● **Problem statement**
Please report how many lines in the data below contain "apple". Nothing besides the number should be written.

------ Information supplied

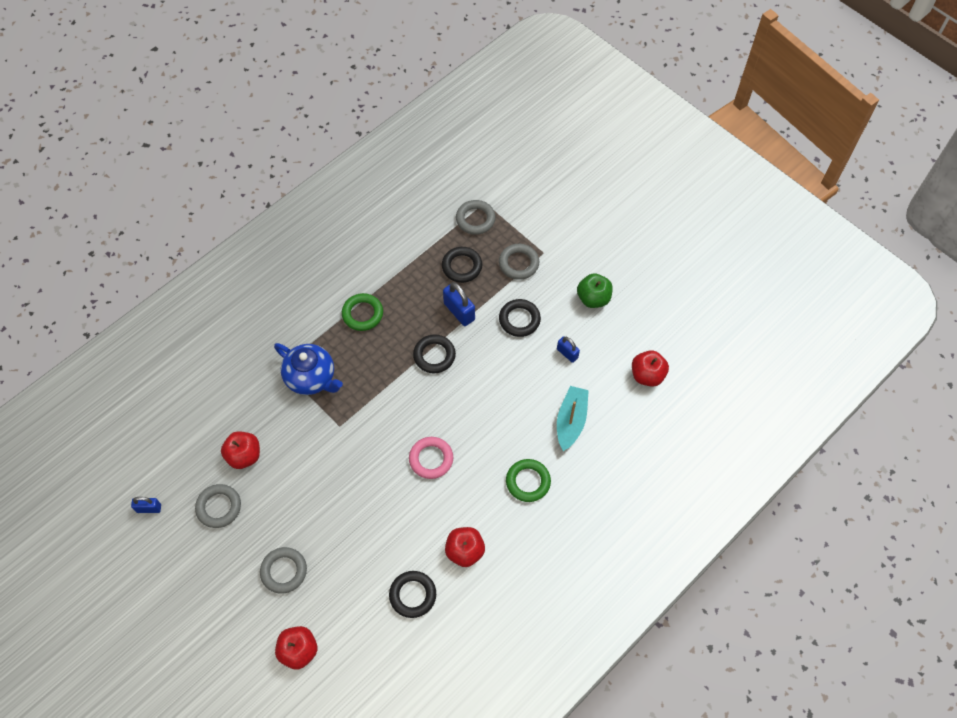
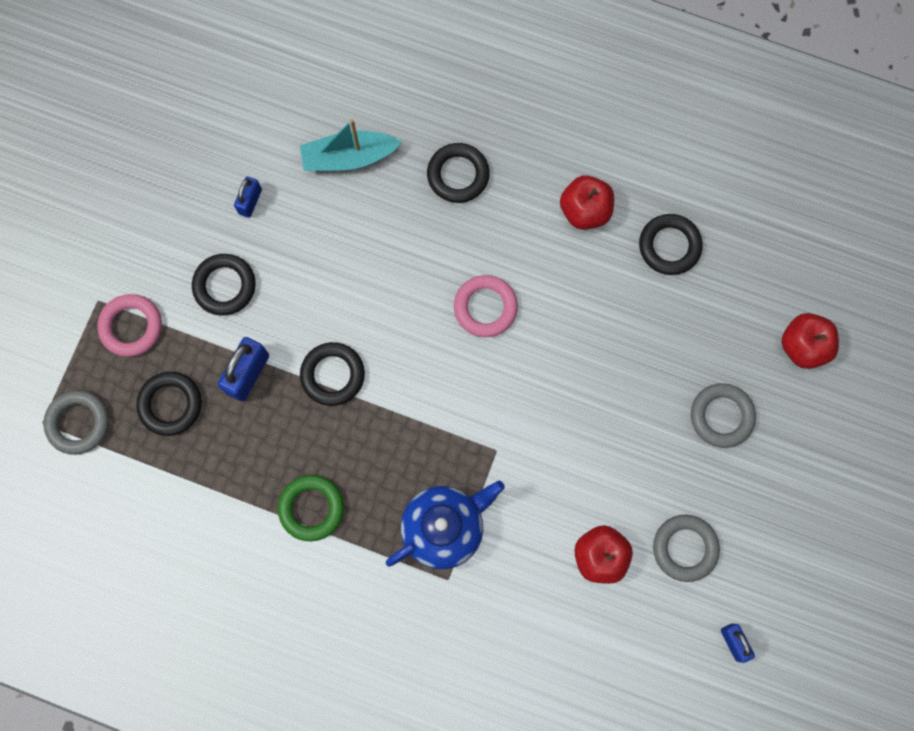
camera: 115 degrees left, 15 degrees up
(311, 378) = (444, 527): blue teapot -> blue teapot turned 45 degrees clockwise
(518, 263) = (131, 326): grey ring -> pink ring
(528, 482) = (458, 175): green ring -> black ring
(593, 298) = (147, 202): green apple -> none
(647, 375) = (238, 89): red apple -> none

------------

● **Written solution**
2